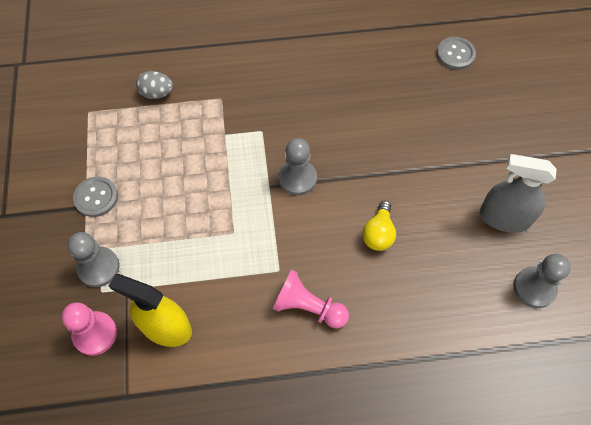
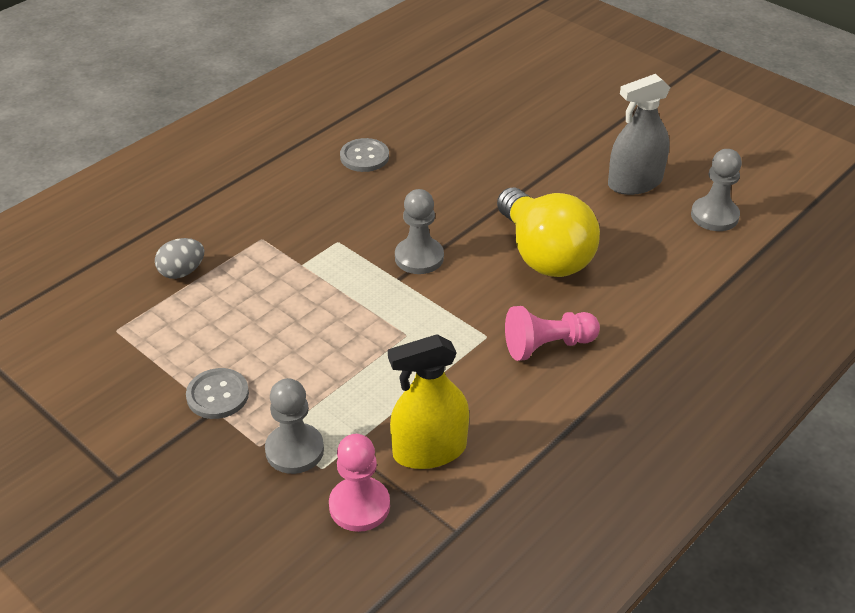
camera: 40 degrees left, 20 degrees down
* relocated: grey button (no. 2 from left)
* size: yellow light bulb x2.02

..........

• **Work order**
What are the lines from the one containing "2 from left)" through the end of the material? Reproduce them exactly, both ends included, with nothing added.

• **Task answer**
* relocated: grey button (no. 2 from left)
* size: yellow light bulb x2.02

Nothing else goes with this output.